STUDY MATERIAL:
+++

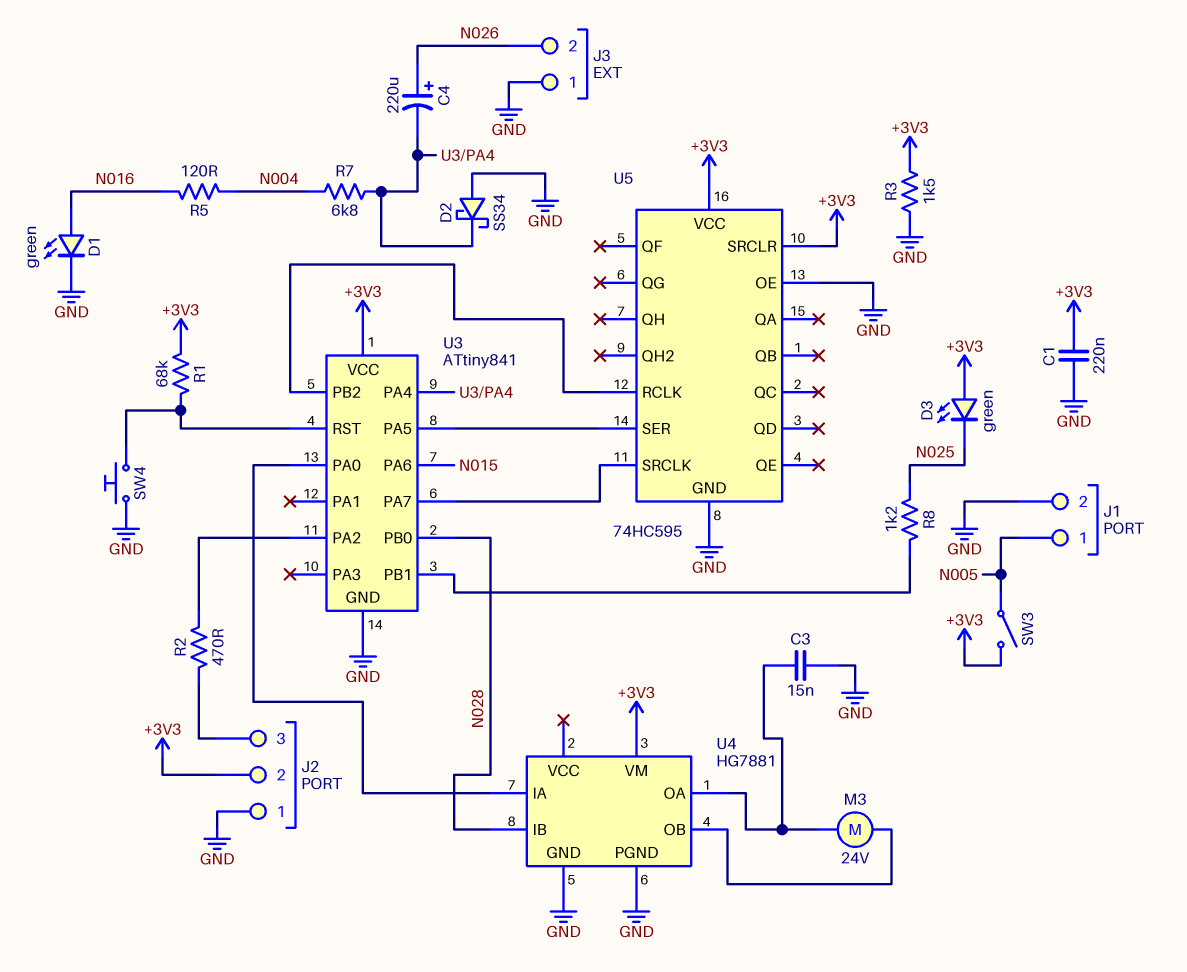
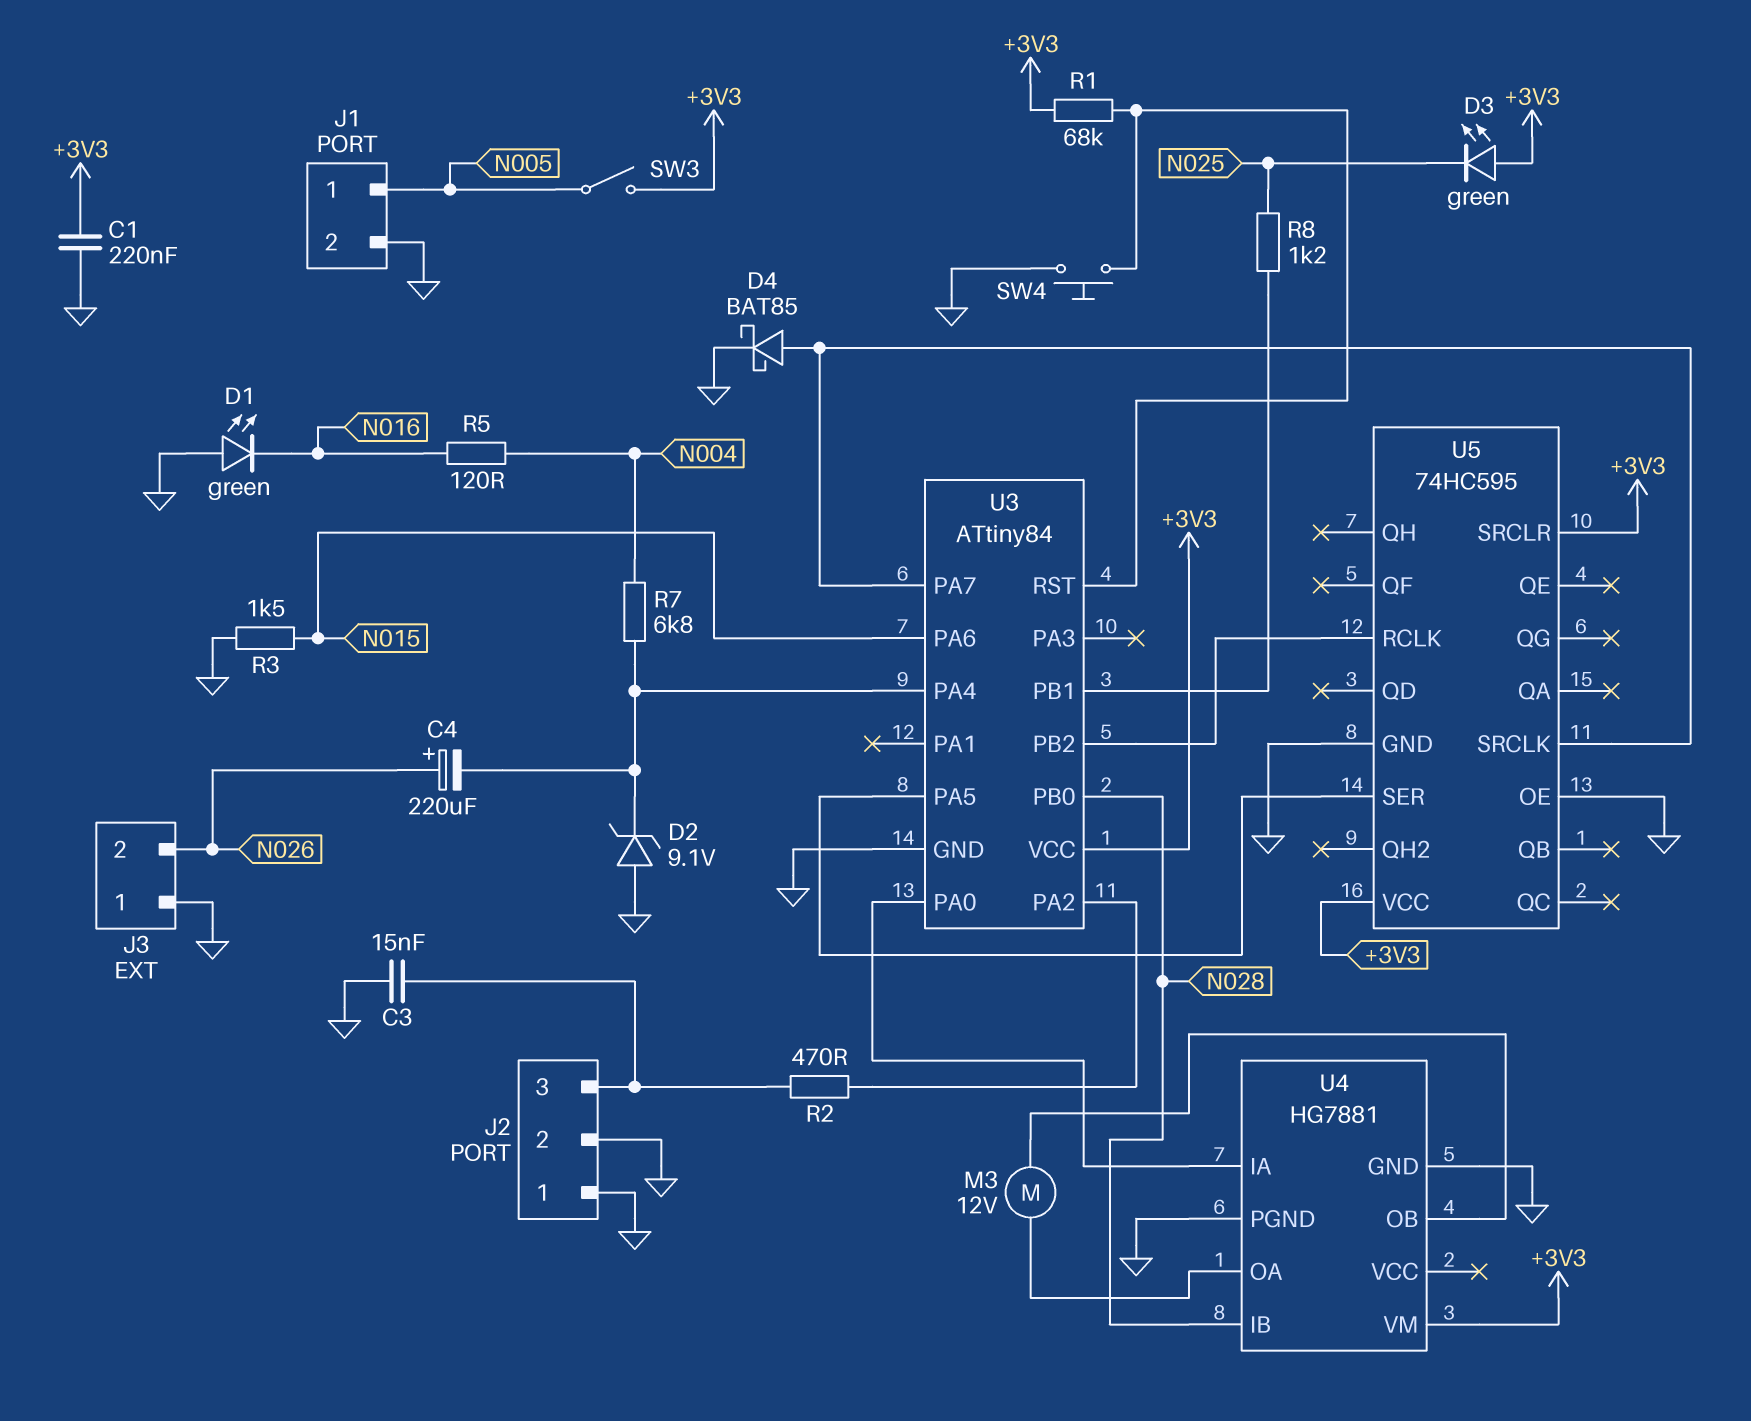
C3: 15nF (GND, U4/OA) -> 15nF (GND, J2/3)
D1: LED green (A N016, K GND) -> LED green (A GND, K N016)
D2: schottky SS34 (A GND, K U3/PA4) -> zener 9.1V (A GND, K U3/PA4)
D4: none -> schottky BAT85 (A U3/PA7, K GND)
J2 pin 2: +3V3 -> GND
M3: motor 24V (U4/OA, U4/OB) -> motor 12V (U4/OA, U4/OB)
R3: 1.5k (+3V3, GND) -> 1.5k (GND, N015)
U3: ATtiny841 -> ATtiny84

+++

PROBLEM DESCRIPTION: Write out exactly the lines from the line holding "M3: motor 24V" through the last line of the data, and nothing besides those lines.

TASK RESULT:
M3: motor 24V (U4/OA, U4/OB) -> motor 12V (U4/OA, U4/OB)
R3: 1.5k (+3V3, GND) -> 1.5k (GND, N015)
U3: ATtiny841 -> ATtiny84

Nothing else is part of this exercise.